_TASK TO CARRY OUT_.
Please reproduce the entries exactly, skipping each picture.

_Recorded data_.
*** Block opens ***

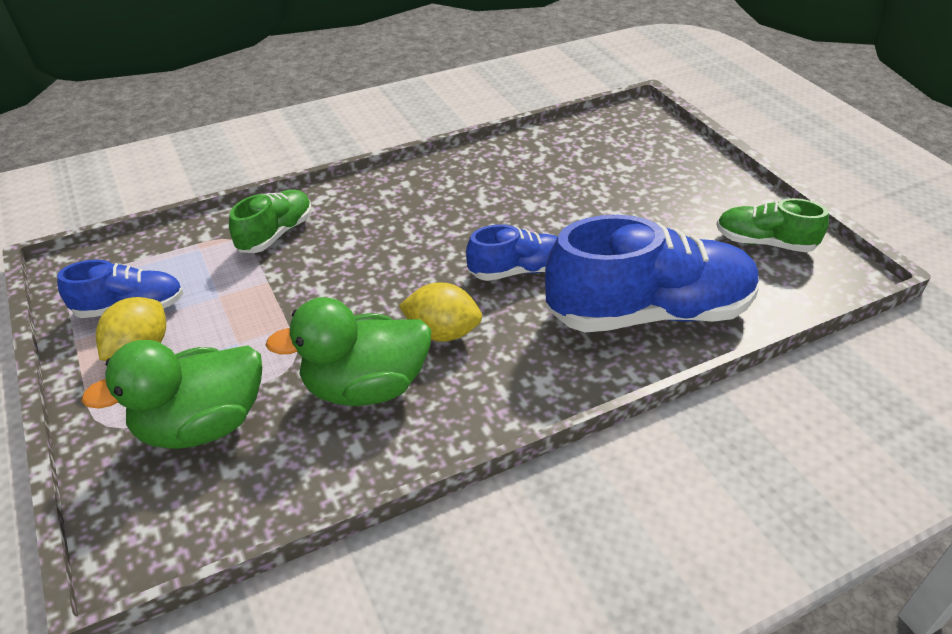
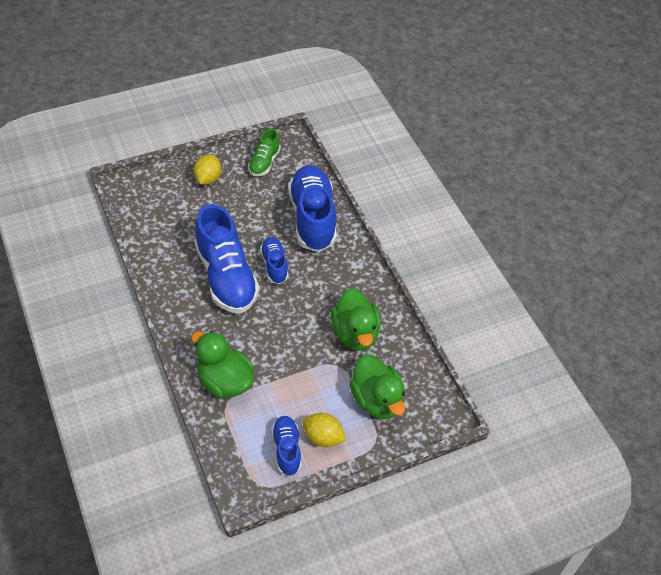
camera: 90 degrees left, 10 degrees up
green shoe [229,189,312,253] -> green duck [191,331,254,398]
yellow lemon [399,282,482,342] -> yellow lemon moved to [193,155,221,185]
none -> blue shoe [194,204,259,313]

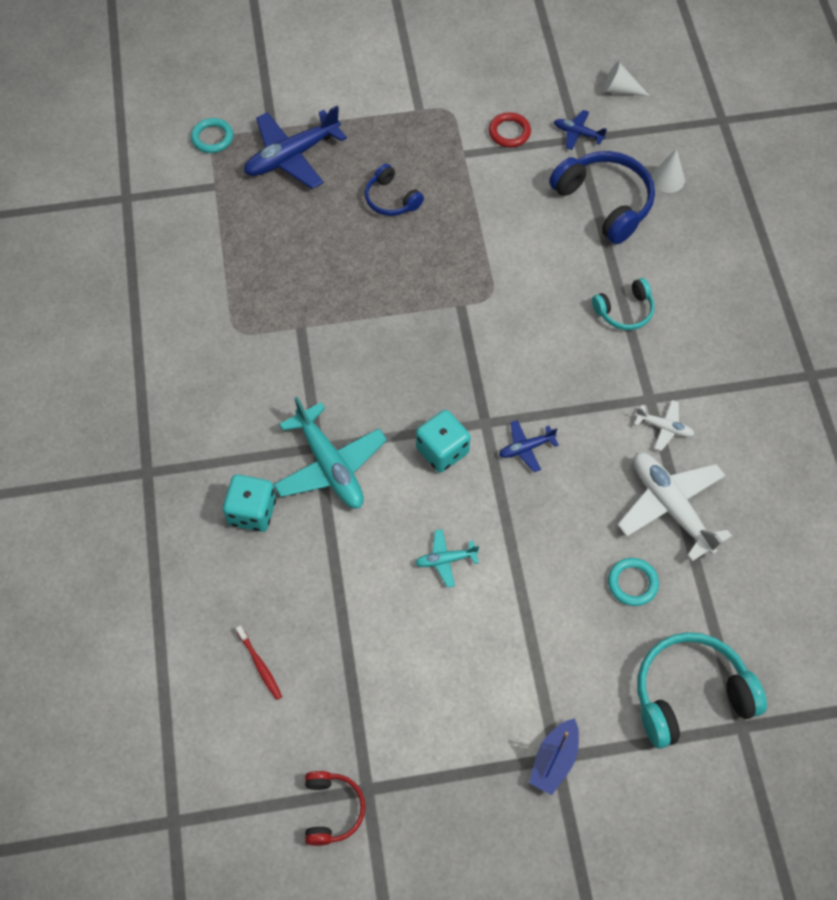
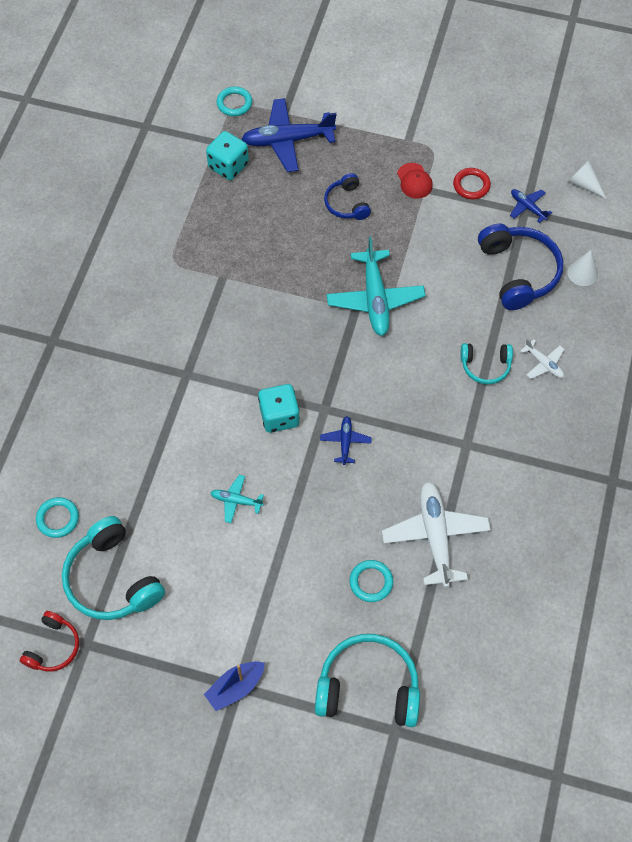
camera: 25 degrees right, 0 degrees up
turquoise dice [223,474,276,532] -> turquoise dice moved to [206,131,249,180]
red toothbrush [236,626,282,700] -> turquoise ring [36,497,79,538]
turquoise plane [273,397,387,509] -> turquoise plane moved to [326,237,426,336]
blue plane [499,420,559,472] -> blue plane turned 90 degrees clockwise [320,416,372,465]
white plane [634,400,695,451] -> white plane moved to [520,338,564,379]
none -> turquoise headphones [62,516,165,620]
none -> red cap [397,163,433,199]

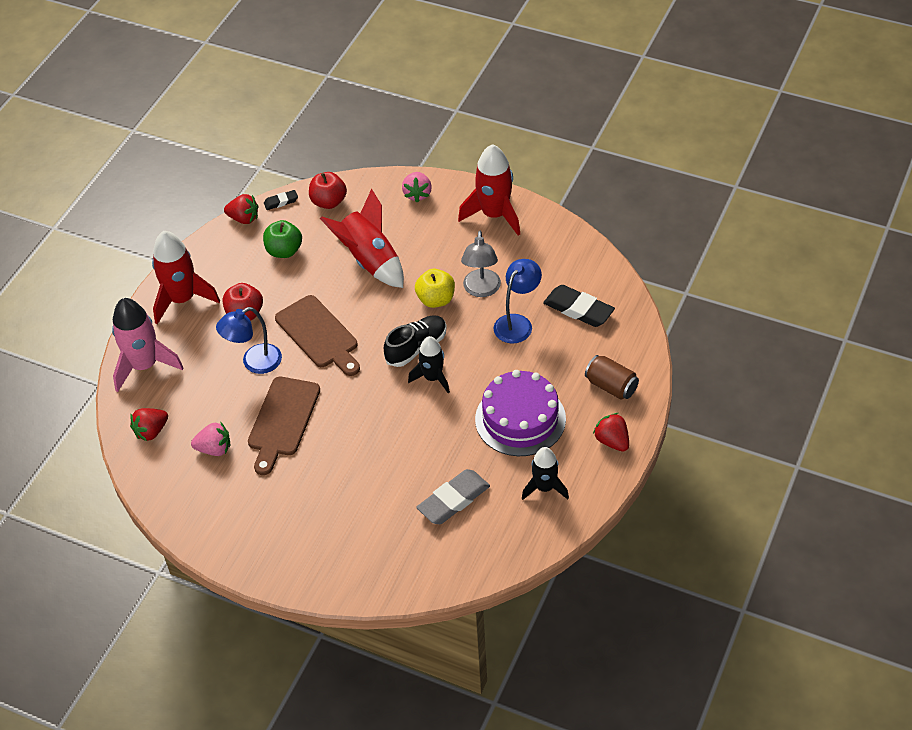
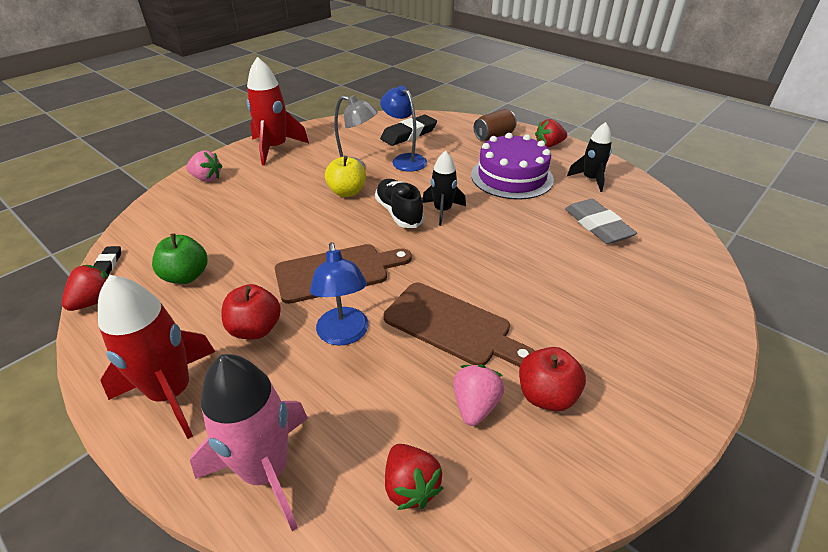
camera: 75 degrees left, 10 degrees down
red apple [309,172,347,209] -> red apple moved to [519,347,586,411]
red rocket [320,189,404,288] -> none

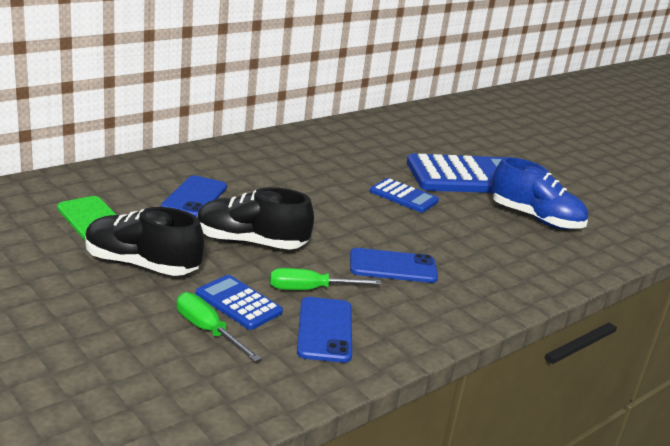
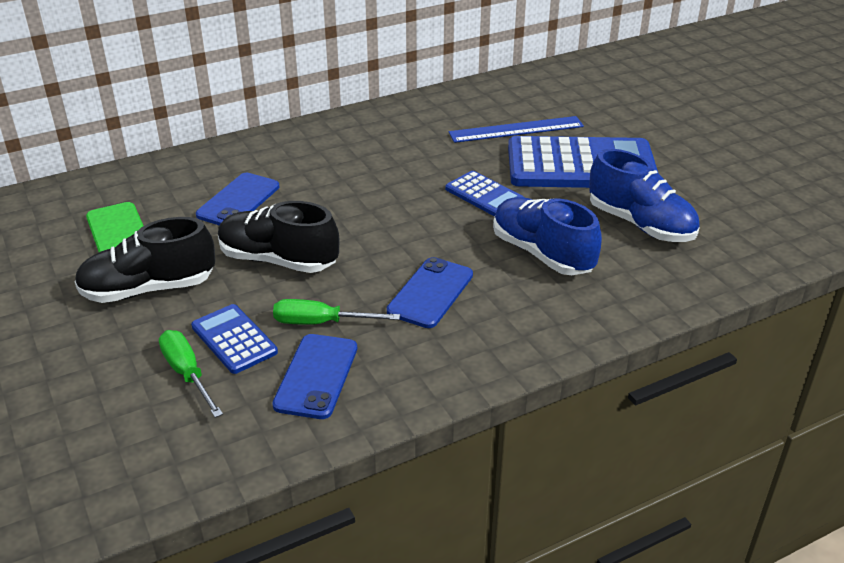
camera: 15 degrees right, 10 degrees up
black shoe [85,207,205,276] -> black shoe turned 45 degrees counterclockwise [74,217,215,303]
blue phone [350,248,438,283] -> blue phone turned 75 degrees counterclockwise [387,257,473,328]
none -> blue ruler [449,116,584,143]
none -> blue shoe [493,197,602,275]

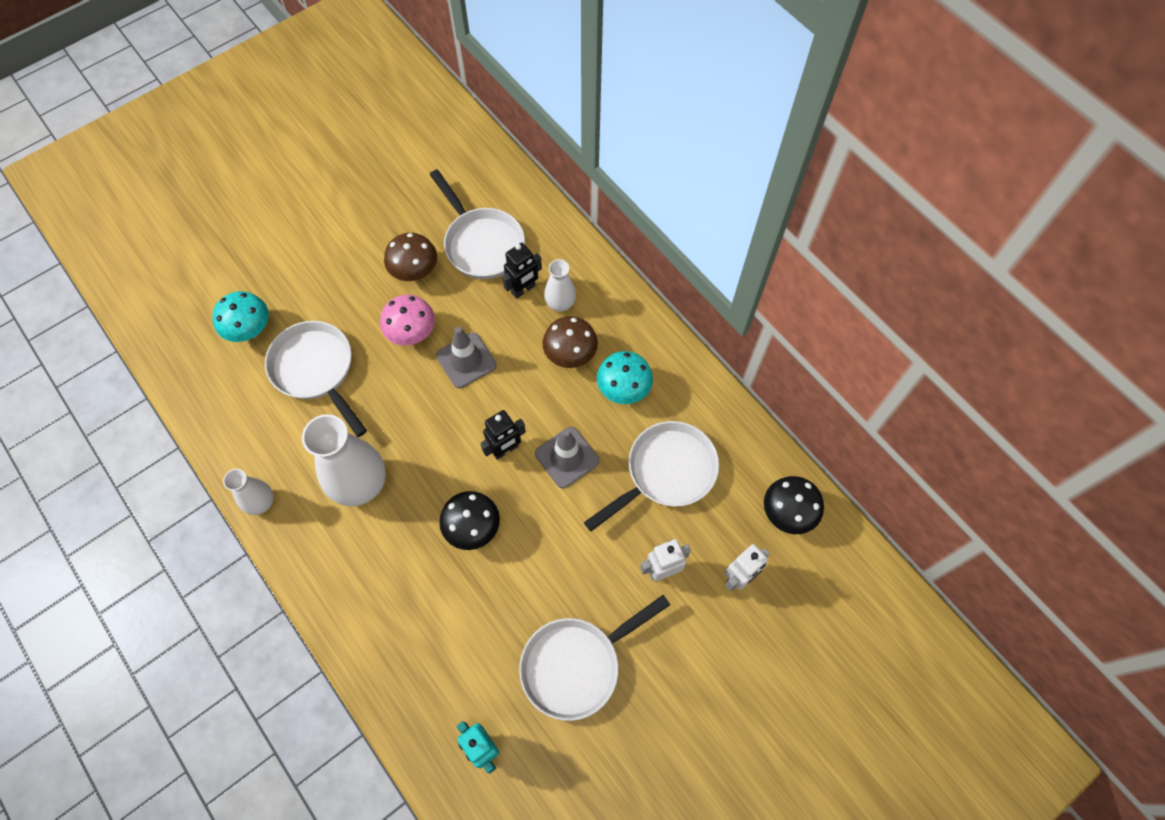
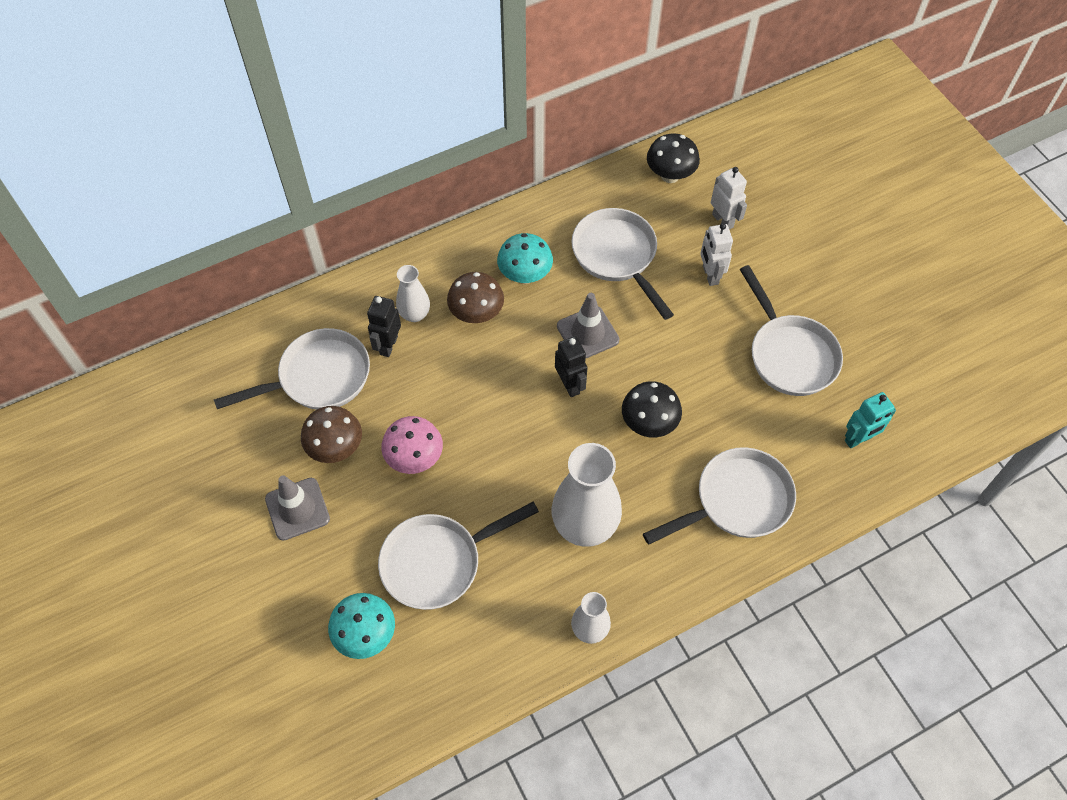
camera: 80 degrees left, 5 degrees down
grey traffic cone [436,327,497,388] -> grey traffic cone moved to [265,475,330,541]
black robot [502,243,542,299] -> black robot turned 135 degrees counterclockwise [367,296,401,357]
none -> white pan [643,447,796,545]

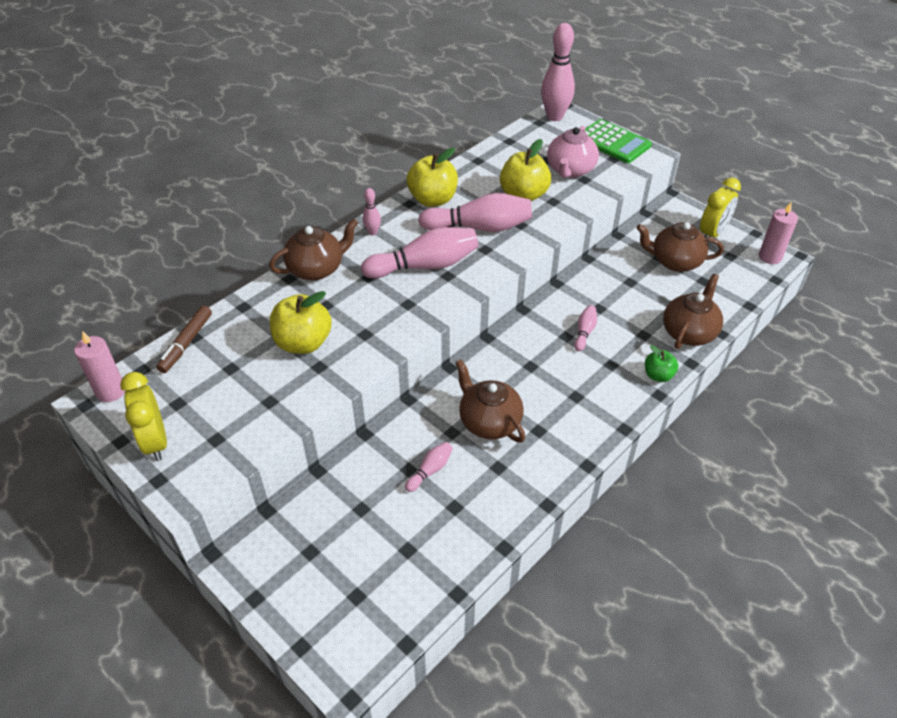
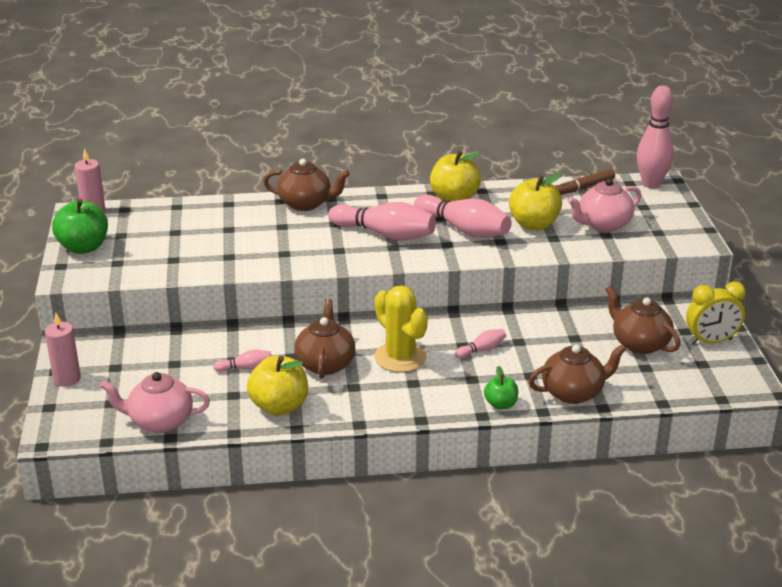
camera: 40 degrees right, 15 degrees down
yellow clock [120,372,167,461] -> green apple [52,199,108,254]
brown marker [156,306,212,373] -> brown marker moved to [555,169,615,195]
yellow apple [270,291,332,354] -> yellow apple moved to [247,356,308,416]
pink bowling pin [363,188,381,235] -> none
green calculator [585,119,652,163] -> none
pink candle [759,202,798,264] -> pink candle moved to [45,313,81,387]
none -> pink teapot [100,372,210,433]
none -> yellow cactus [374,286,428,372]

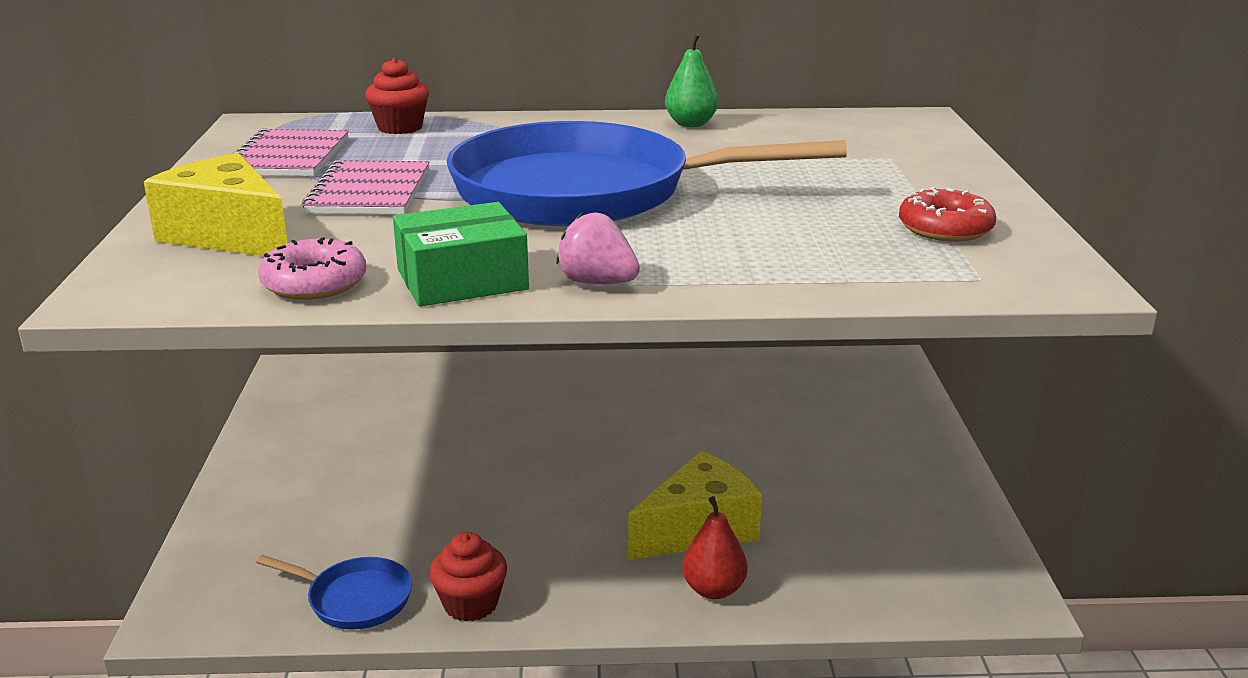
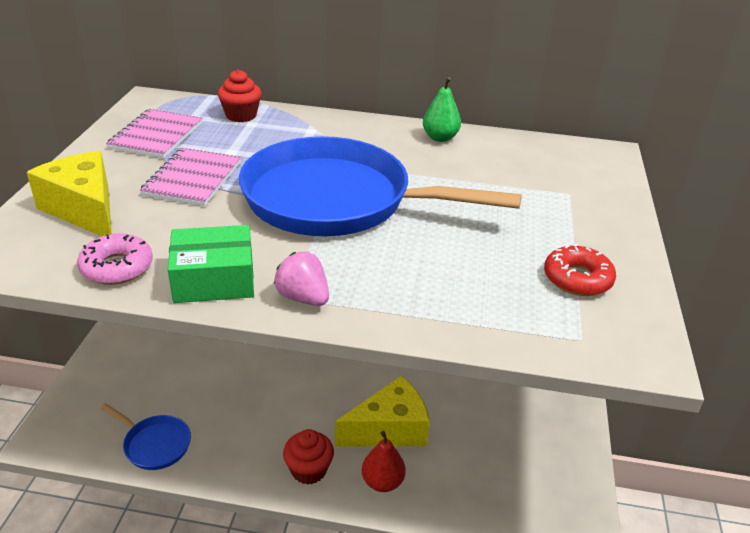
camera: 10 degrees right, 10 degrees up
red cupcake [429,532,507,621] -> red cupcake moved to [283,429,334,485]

*** Block closes ***

_WRITTEN ANSWER_.
camera: 90 degrees left, 10 degrees up
green shoe [229,189,312,253] -> green duck [191,331,254,398]
yellow lemon [399,282,482,342] -> yellow lemon moved to [193,155,221,185]
none -> blue shoe [194,204,259,313]

camera: 25 degrees right, 0 degrees up
turquoise dice [223,474,276,532] -> turquoise dice moved to [206,131,249,180]
red toothbrush [236,626,282,700] -> turquoise ring [36,497,79,538]
turquoise plane [273,397,387,509] -> turquoise plane moved to [326,237,426,336]
blue plane [499,420,559,472] -> blue plane turned 90 degrees clockwise [320,416,372,465]
white plane [634,400,695,451] -> white plane moved to [520,338,564,379]
none -> turquoise headphones [62,516,165,620]
none -> red cap [397,163,433,199]

camera: 75 degrees left, 10 degrees down
red apple [309,172,347,209] -> red apple moved to [519,347,586,411]
red rocket [320,189,404,288] -> none

camera: 15 degrees right, 10 degrees up
black shoe [85,207,205,276] -> black shoe turned 45 degrees counterclockwise [74,217,215,303]
blue phone [350,248,438,283] -> blue phone turned 75 degrees counterclockwise [387,257,473,328]
none -> blue ruler [449,116,584,143]
none -> blue shoe [493,197,602,275]

camera: 80 degrees left, 5 degrees down
grey traffic cone [436,327,497,388] -> grey traffic cone moved to [265,475,330,541]
black robot [502,243,542,299] -> black robot turned 135 degrees counterclockwise [367,296,401,357]
none -> white pan [643,447,796,545]

camera: 40 degrees right, 15 degrees down
yellow clock [120,372,167,461] -> green apple [52,199,108,254]
brown marker [156,306,212,373] -> brown marker moved to [555,169,615,195]
yellow apple [270,291,332,354] -> yellow apple moved to [247,356,308,416]
pink bowling pin [363,188,381,235] -> none
green calculator [585,119,652,163] -> none
pink candle [759,202,798,264] -> pink candle moved to [45,313,81,387]
none -> pink teapot [100,372,210,433]
none -> yellow cactus [374,286,428,372]

camera: 10 degrees right, 10 degrees up
red cupcake [429,532,507,621] -> red cupcake moved to [283,429,334,485]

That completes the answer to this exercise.